DATASET EXCERPTS:
+---+
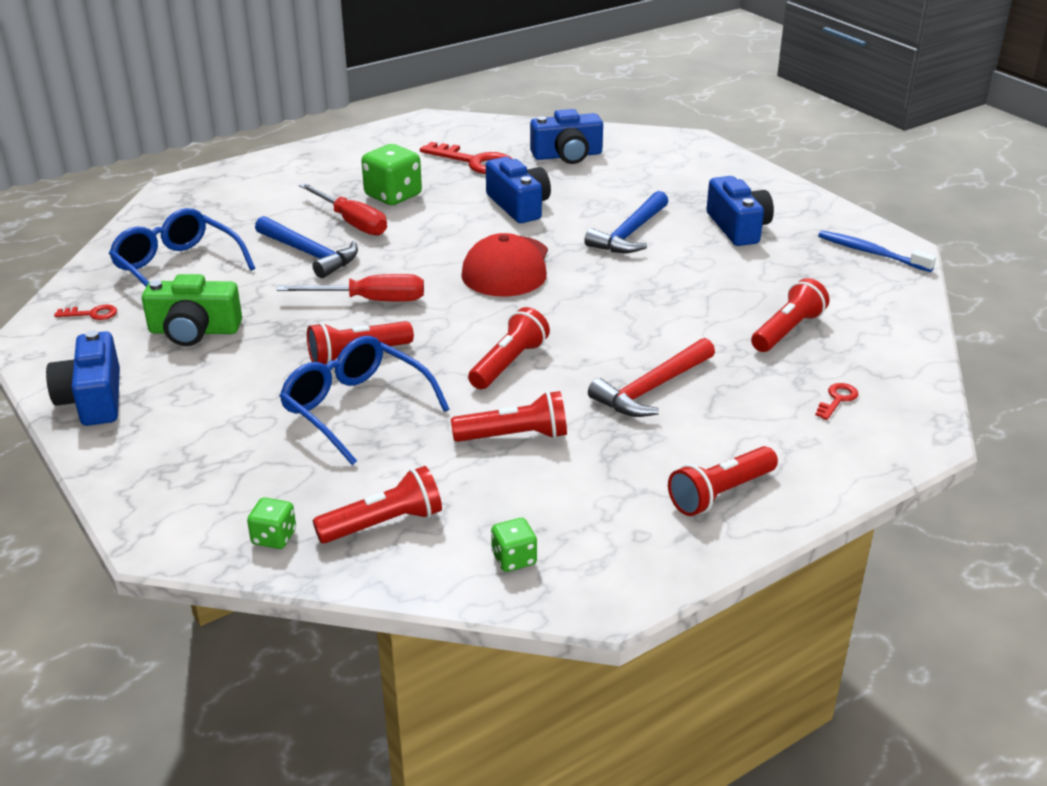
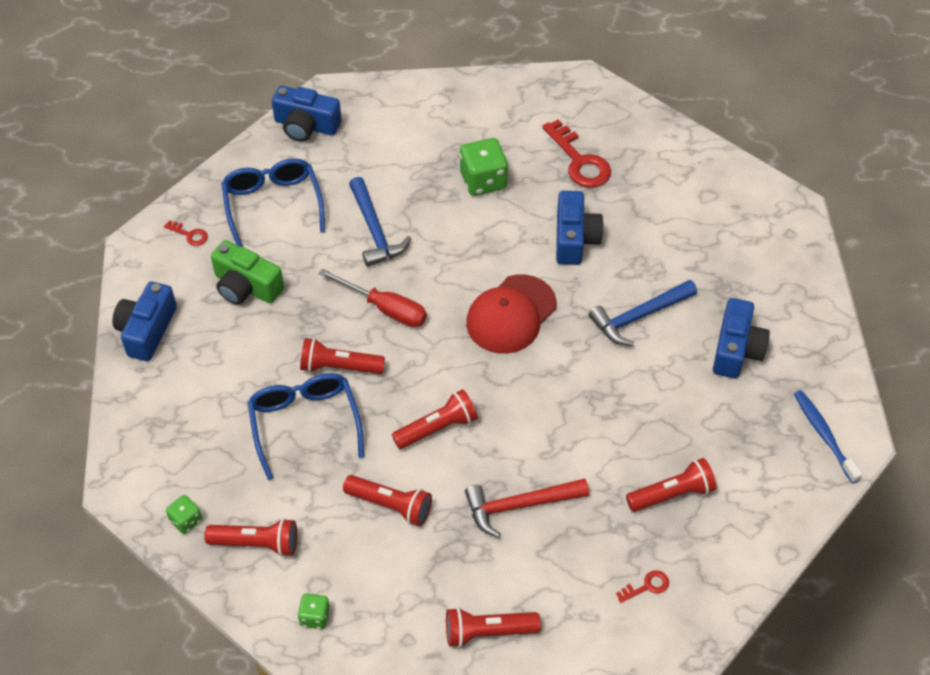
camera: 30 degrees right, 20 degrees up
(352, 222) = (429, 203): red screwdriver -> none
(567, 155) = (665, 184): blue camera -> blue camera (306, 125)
+---+
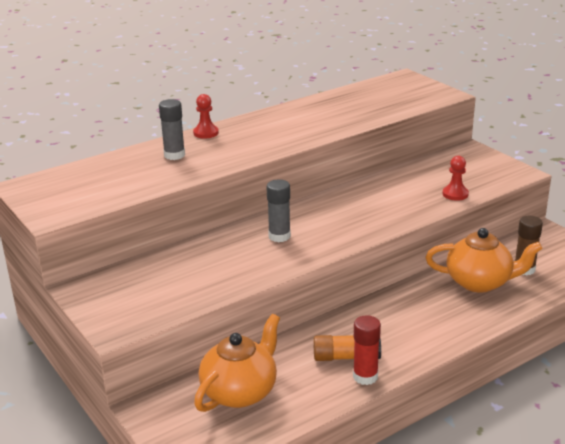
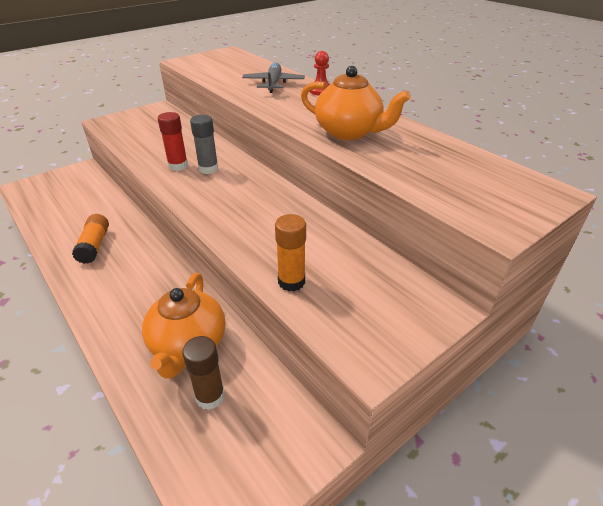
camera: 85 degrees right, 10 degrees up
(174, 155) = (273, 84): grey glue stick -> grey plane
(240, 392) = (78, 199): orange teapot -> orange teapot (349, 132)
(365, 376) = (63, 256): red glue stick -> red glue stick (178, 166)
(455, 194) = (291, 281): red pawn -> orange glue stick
+---+
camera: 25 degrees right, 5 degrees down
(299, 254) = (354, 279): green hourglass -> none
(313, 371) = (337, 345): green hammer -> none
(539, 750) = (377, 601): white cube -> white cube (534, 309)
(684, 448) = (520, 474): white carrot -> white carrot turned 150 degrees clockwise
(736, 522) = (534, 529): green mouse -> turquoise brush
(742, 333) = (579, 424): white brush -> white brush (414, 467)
+---+
EXERCISE AIM:
Only one part of the material above is to be transcribed, namely the lines starting with the line that has "camera: 30 degrees right, 20 degrees up" and going on through the line that has "(567, 155) = (665, 184): blue", exactly as they stand.

RESULT OF THIS EXERCISE:
camera: 30 degrees right, 20 degrees up
(352, 222) = (429, 203): red screwdriver -> none
(567, 155) = (665, 184): blue camera -> blue camera (306, 125)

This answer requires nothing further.